Input for this task:

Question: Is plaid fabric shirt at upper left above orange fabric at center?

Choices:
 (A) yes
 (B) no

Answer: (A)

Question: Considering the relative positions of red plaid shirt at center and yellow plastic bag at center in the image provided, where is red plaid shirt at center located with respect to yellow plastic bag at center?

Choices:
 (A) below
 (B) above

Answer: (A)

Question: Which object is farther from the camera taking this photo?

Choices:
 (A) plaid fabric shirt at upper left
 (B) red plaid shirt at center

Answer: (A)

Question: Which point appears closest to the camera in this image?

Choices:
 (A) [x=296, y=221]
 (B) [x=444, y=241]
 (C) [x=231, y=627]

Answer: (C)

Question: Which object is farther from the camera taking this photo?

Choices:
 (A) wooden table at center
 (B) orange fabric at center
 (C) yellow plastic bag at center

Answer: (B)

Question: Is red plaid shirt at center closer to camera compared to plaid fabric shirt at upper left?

What is expected:
Copy out all of the material above, substituting "red flannel shirt" for every occurrence of "red plaid shirt" and leaving everything else as it is.

Solution to the exercise:
Question: Is plaid fabric shirt at upper left above orange fabric at center?

Choices:
 (A) yes
 (B) no

Answer: (A)

Question: Considering the relative positions of red flannel shirt at center and yellow plastic bag at center in the image provided, where is red flannel shirt at center located with respect to yellow plastic bag at center?

Choices:
 (A) below
 (B) above

Answer: (A)

Question: Which object is farther from the camera taking this photo?

Choices:
 (A) plaid fabric shirt at upper left
 (B) red flannel shirt at center

Answer: (A)

Question: Which point appears closest to the camera in this image?

Choices:
 (A) [x=296, y=221]
 (B) [x=444, y=241]
 (C) [x=231, y=627]

Answer: (C)

Question: Which object is farther from the camera taking this photo?

Choices:
 (A) wooden table at center
 (B) orange fabric at center
 (C) yellow plastic bag at center

Answer: (B)

Question: Is red flannel shirt at center closer to camera compared to plaid fabric shirt at upper left?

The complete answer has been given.